Task instructions. Please copy every line below that contains the string "pink".

Source data.
++++++++

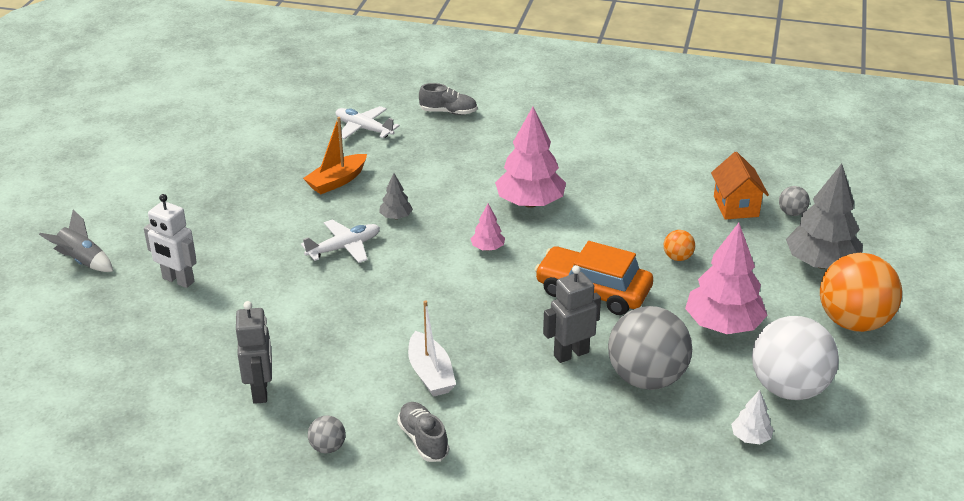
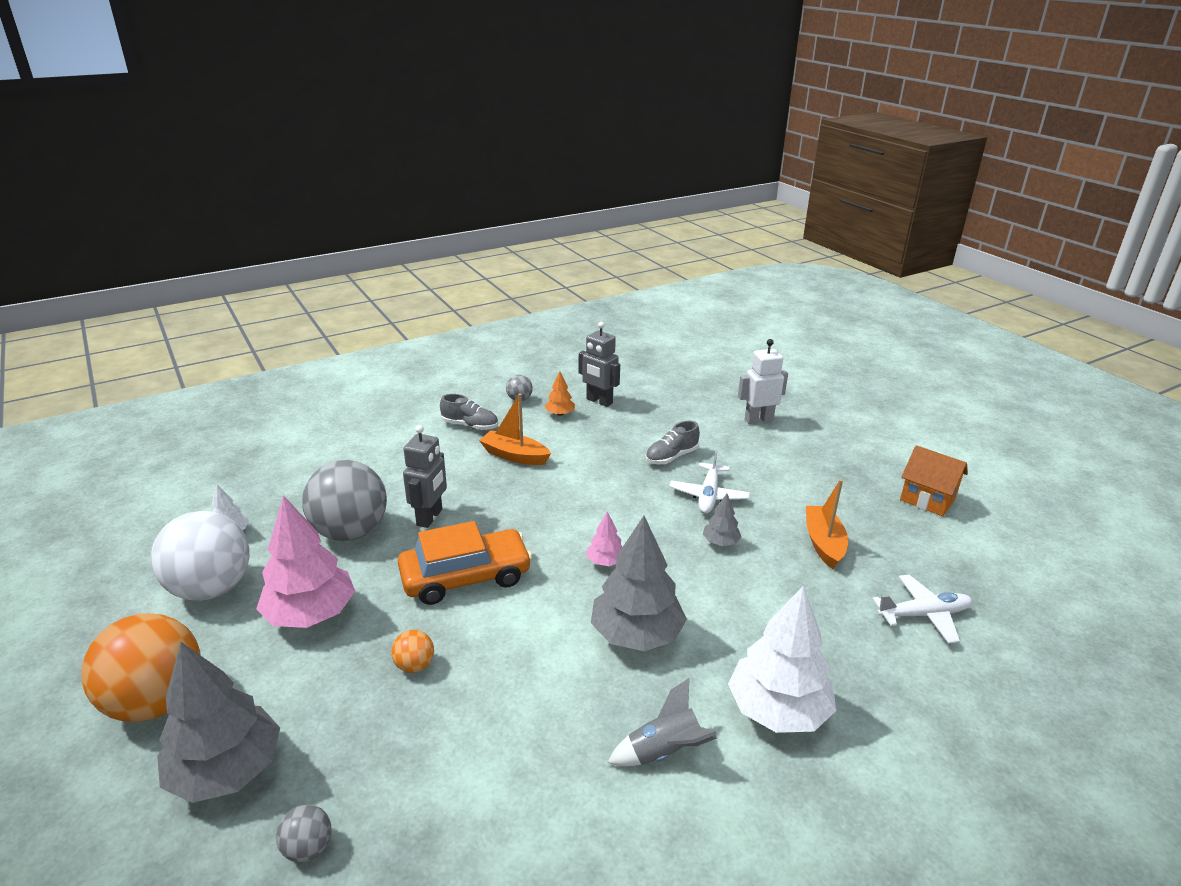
camera: 135 degrees right, 5 degrees down
grey rocket [39,209,113,272] -> grey rocket moved to [608,678,717,766]
white boat [408,301,456,397] -> orange boat [479,394,551,465]
grey shoe [419,83,477,115] -> grey shoe moved to [645,421,700,464]
pink tree [495,107,566,208] -> grey tree [591,516,687,651]
orange house [711,152,769,220] -> orange house moved to [900,445,968,516]
none -> orange tree [545,372,575,416]
none -> white tree [728,586,836,733]

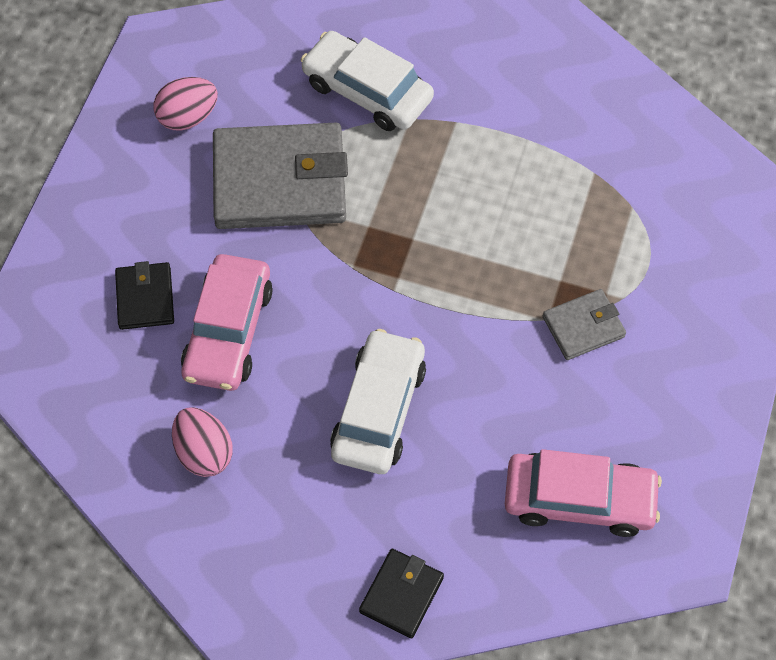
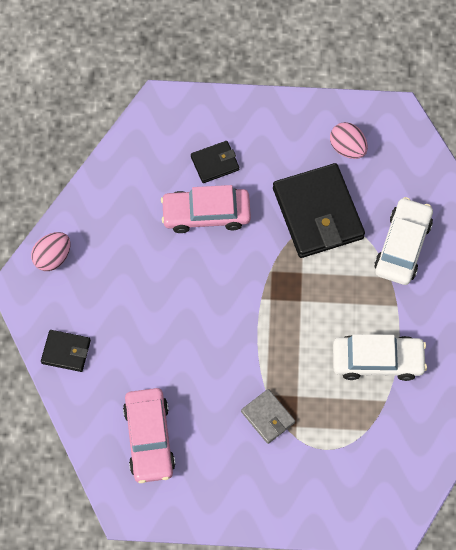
camera: 75 degrees right, 5 degrees up
pink egg [172,407,233,477] -> pink egg moved to [31,232,71,271]
grey wallet [213,123,348,229] -> black wallet [273,163,365,258]
white car [330,329,426,474] -> white car moved to [333,334,427,381]

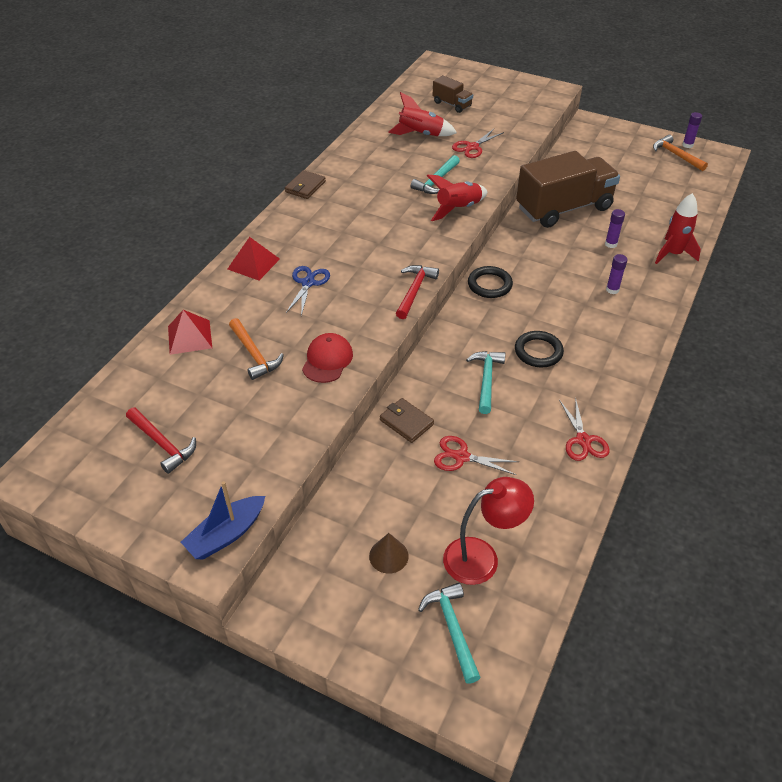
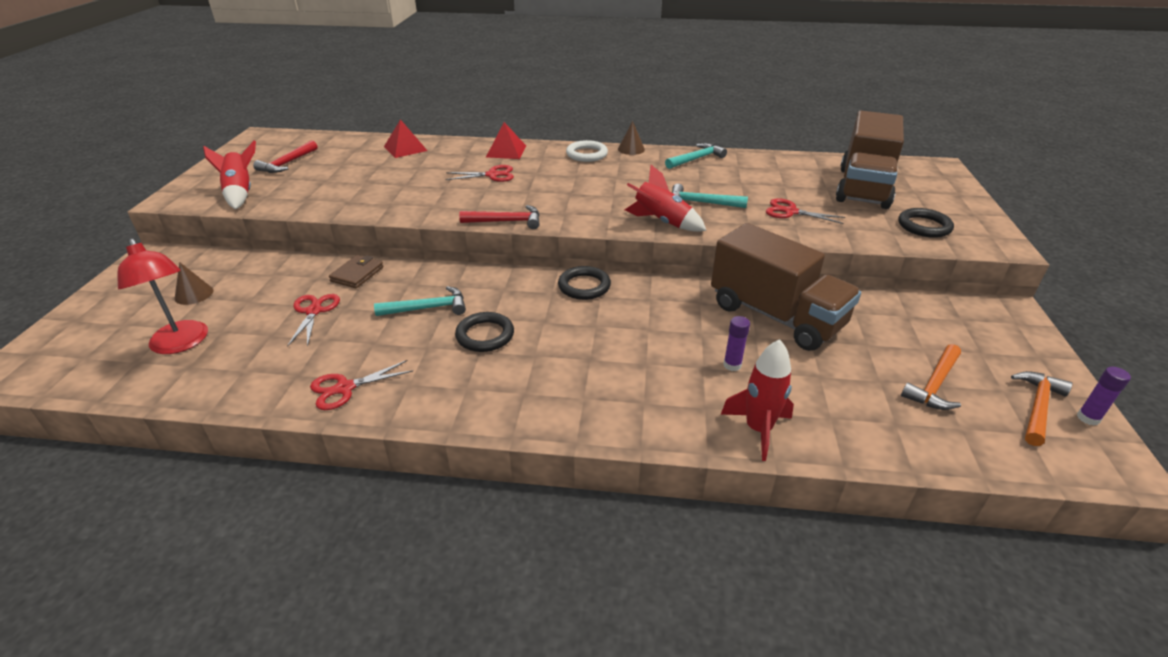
camera: 70 degrees right, 10 degrees down
blue boat [181,481,265,560] -> none
orange hammer [229,318,284,380] -> orange hammer moved to [901,344,961,410]
brown wallet [285,170,326,199] -> brown cone [618,121,645,155]
blue scissors [286,266,330,316] -> red scissors [445,165,514,182]
red cap [302,333,353,383] -> none
red rocket [388,92,457,136] -> red rocket moved to [203,140,256,209]
turquoise hammer [418,583,481,684] -> turquoise hammer moved to [665,143,727,169]
brown truck [432,75,473,113] -> brown truck [836,111,904,209], size x2.17
purple glue stick [606,254,627,294] -> none
none -> white ring [566,140,608,162]
none -> black ring [898,208,954,238]

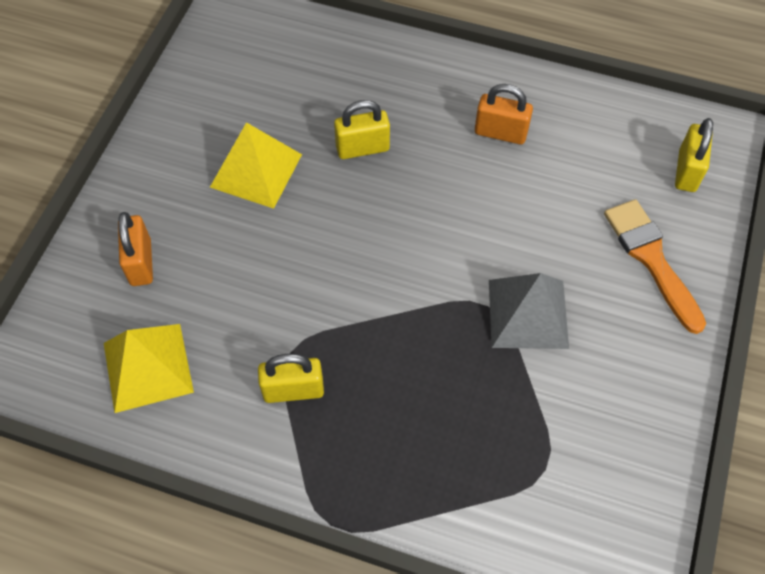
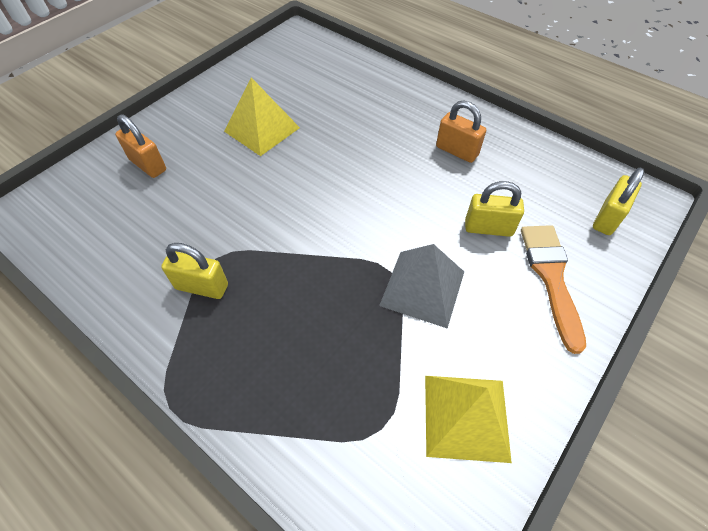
camera: 20 degrees right, 5 degrees down
yellow pyramid [104,324,194,413] -> yellow pyramid moved to [425,376,512,463]
orange padlock [118,212,153,286] -> orange padlock turned 60 degrees counterclockwise [115,114,166,178]
yellow padlock [334,100,390,159] -> yellow padlock moved to [465,181,524,237]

++++++++

Completed task.
pink tree [495,107,566,208] -> grey tree [591,516,687,651]
pink egg [172,407,233,477] -> pink egg moved to [31,232,71,271]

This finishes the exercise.